Express everything from the first line of the rows down to the line containing "road 3 (residential): [(242,316),(475,406)]", both included, as a JSON list of strings with one string per line and blank lines left out.

(Dataset entries)
◇ ◇ ◇ ◇ ◇ ◇ ◇
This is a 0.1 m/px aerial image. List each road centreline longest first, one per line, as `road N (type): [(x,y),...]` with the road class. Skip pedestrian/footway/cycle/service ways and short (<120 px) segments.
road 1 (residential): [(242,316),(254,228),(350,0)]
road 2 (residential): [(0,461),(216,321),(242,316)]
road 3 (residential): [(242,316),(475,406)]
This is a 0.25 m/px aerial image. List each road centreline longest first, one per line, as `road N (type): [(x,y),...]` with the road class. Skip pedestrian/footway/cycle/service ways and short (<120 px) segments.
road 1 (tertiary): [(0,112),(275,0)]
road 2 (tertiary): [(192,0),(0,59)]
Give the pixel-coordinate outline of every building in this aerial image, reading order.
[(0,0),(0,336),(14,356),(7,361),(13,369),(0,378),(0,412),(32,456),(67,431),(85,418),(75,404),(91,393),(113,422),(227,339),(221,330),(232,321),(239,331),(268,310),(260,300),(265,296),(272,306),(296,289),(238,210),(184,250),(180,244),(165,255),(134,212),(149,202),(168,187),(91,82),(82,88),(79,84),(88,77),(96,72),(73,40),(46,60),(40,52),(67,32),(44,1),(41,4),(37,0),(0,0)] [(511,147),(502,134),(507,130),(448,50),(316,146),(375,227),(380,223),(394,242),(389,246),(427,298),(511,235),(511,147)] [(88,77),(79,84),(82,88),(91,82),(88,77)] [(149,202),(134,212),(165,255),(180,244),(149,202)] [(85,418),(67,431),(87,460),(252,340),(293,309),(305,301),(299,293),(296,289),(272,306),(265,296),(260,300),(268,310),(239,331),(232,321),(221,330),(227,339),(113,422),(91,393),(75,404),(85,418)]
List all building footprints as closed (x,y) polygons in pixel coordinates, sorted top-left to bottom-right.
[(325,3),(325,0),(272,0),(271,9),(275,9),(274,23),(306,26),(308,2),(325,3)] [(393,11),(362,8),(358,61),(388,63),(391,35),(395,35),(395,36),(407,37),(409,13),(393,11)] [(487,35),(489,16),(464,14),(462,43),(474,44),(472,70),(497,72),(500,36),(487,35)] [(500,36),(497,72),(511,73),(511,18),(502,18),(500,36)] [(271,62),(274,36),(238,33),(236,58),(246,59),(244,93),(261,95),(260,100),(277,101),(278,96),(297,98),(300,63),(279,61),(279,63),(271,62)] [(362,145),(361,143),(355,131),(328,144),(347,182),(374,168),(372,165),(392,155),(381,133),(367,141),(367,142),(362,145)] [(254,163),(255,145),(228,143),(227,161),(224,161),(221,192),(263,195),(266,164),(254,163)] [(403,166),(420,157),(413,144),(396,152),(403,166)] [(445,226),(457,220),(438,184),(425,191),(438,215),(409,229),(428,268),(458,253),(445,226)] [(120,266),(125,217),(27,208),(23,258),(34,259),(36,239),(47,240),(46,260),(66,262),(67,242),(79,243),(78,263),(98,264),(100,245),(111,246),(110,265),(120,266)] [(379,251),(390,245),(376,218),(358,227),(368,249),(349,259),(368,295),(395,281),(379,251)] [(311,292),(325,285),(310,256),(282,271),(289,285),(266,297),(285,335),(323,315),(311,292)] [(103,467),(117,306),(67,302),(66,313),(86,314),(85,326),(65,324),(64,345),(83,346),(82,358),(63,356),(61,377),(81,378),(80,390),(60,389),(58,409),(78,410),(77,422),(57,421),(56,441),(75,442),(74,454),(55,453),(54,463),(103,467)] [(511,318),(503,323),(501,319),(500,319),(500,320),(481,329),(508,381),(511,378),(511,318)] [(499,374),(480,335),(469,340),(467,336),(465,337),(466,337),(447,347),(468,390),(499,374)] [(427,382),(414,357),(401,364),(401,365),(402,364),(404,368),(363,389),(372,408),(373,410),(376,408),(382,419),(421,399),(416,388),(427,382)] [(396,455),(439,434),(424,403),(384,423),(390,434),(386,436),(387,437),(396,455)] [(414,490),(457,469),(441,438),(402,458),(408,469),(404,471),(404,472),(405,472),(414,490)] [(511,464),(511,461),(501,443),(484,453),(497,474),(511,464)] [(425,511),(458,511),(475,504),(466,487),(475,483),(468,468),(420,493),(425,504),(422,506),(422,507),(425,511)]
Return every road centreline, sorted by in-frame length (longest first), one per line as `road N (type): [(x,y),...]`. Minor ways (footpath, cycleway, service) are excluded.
◇ ◇ ◇ ◇ ◇ ◇ ◇
» RESULT OF THIS EXERCISE:
[
  "This is a 0.1 m/px aerial image. List each road centreline longest first, one per line, as `road N (type): [(x,y),...]` with the road class. Skip pedestrian/footway/cycle/service ways and short (<120 px) segments.",
  "road 1 (residential): [(242,316),(254,228),(350,0)]",
  "road 2 (residential): [(0,461),(216,321),(242,316)]",
  "road 3 (residential): [(242,316),(475,406)]"
]